Exercise:
Each line in the records that mentions the word "minus" needs to be listed.
──────
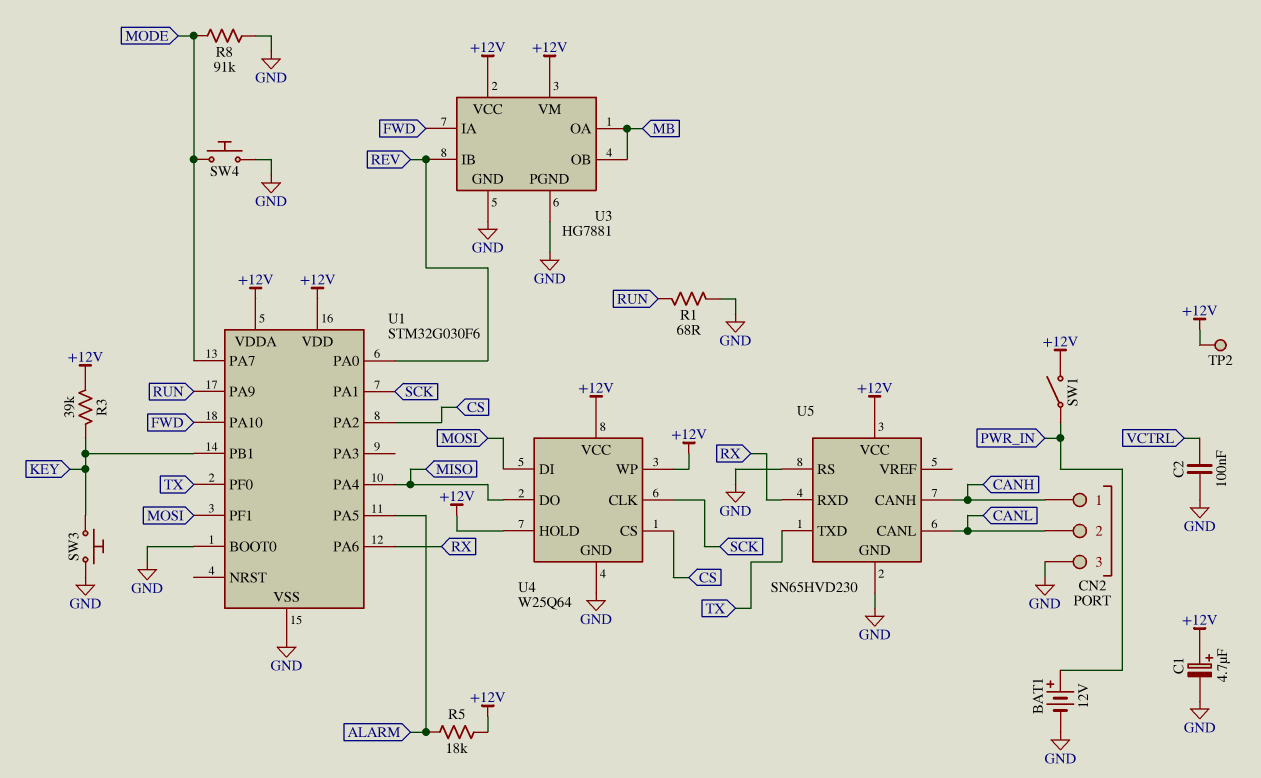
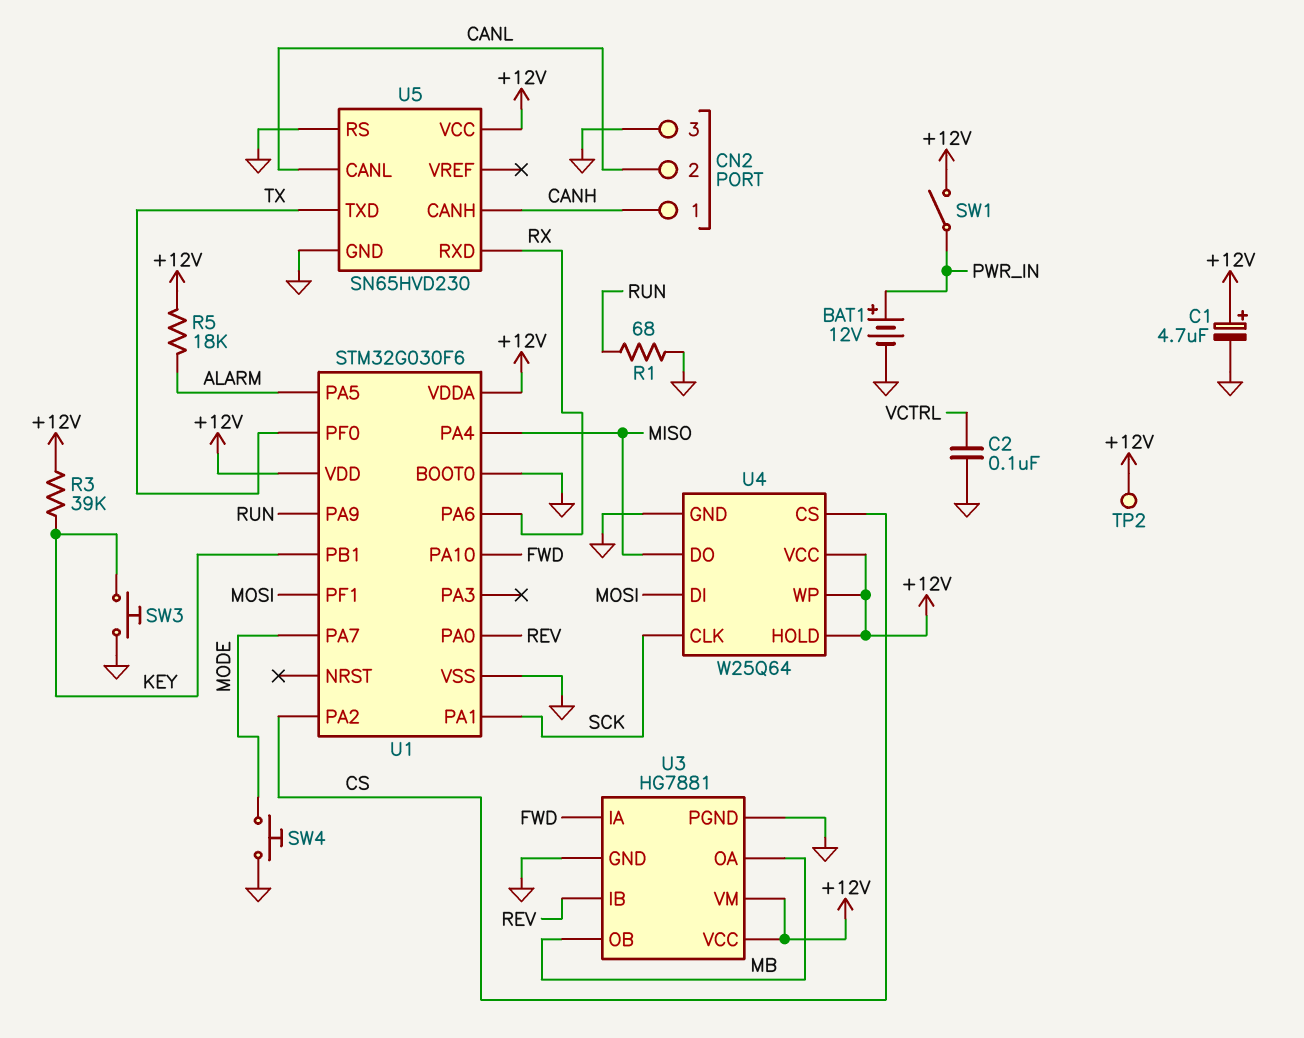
R8: 91k (GND, MODE) -> none

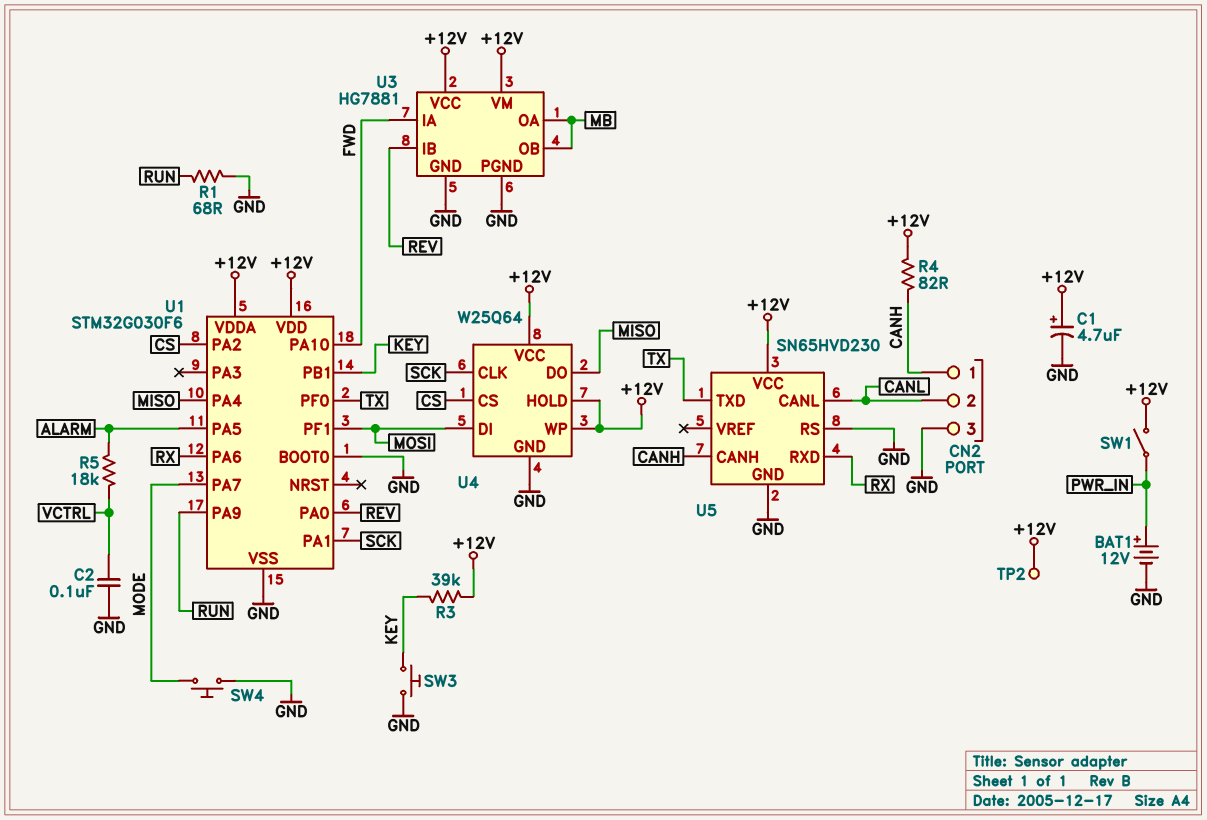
R4: none -> 82 (+12V, CANH)
R5: 18k (+12V, ALARM) -> 18k (ALARM, VCTRL)

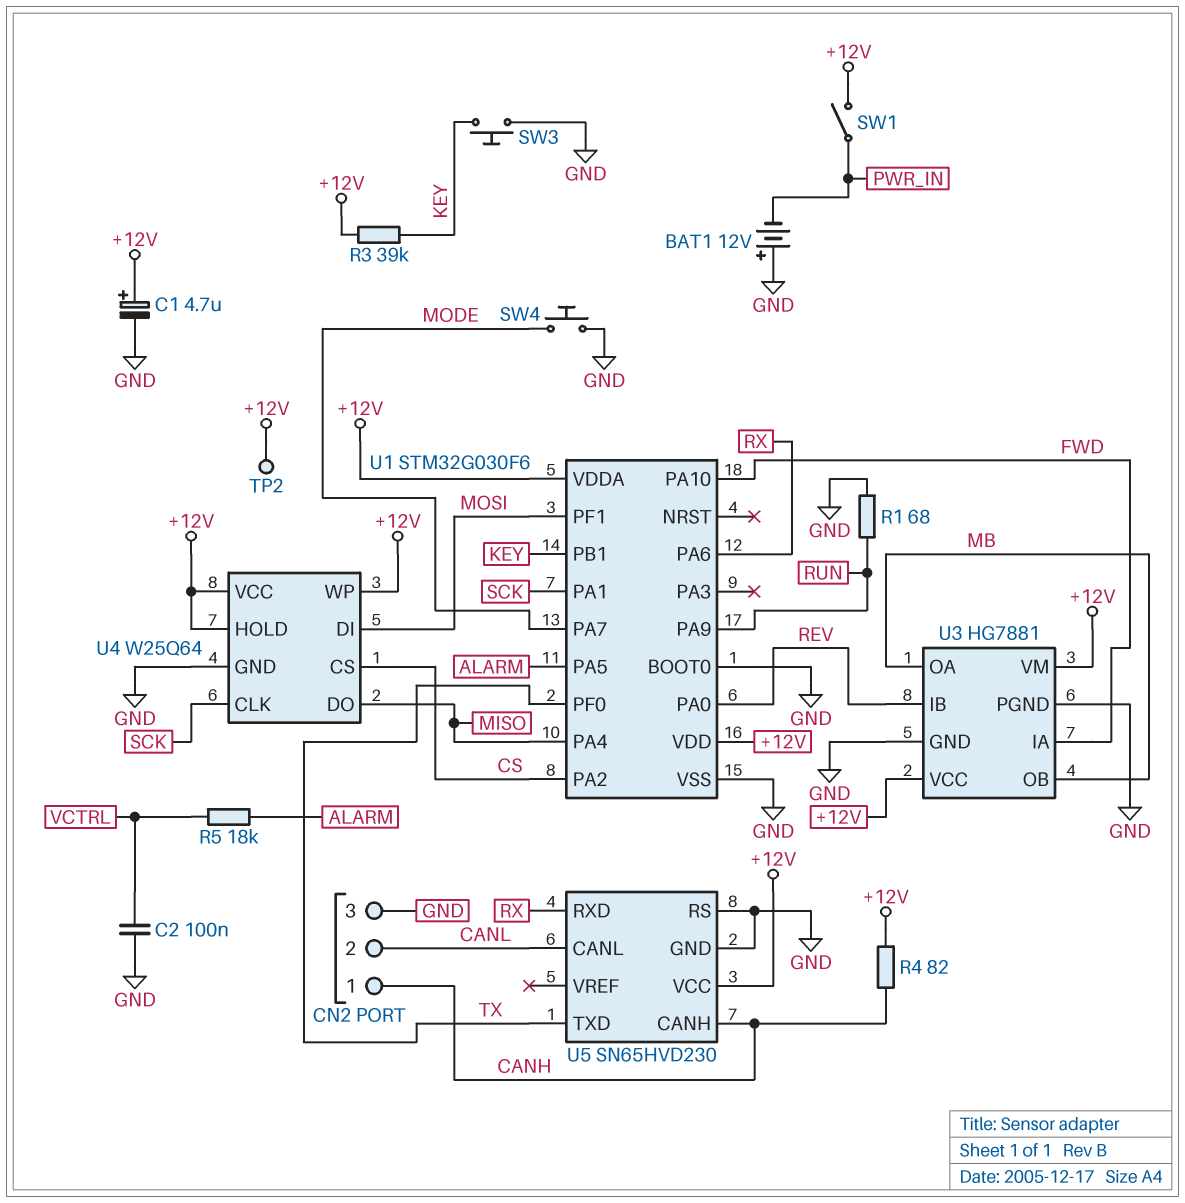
BAT1: 12V (plus PWR_IN, minus GND) -> 12V (plus GND, minus PWR_IN)

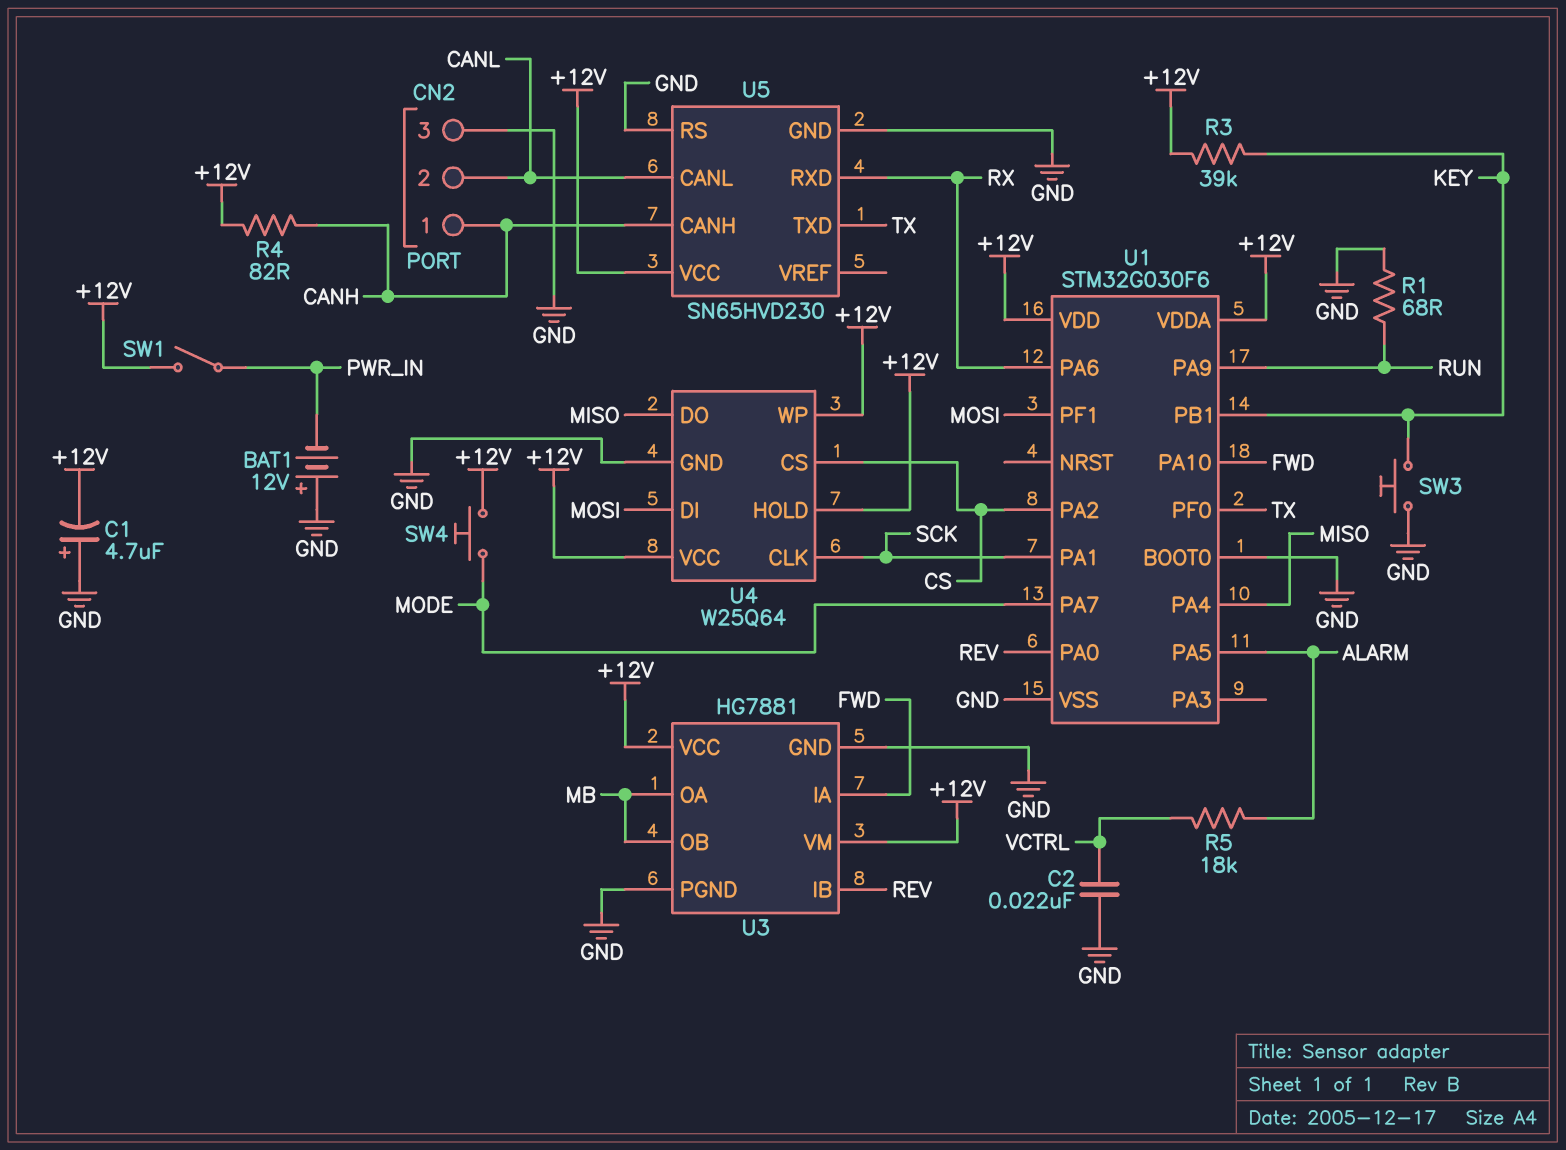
C1: 4.7uF (plus +12V, minus GND) -> 4.7uF (plus GND, minus +12V)
C2: 100nF (GND, VCTRL) -> 22nF (GND, VCTRL)
SW4: button (GND, MODE) -> button (+12V, MODE)
TP2: test point (+12V) -> none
──────
Output for this exercise:
BAT1: 12V (plus PWR_IN, minus GND) -> 12V (plus GND, minus PWR_IN)
C1: 4.7uF (plus +12V, minus GND) -> 4.7uF (plus GND, minus +12V)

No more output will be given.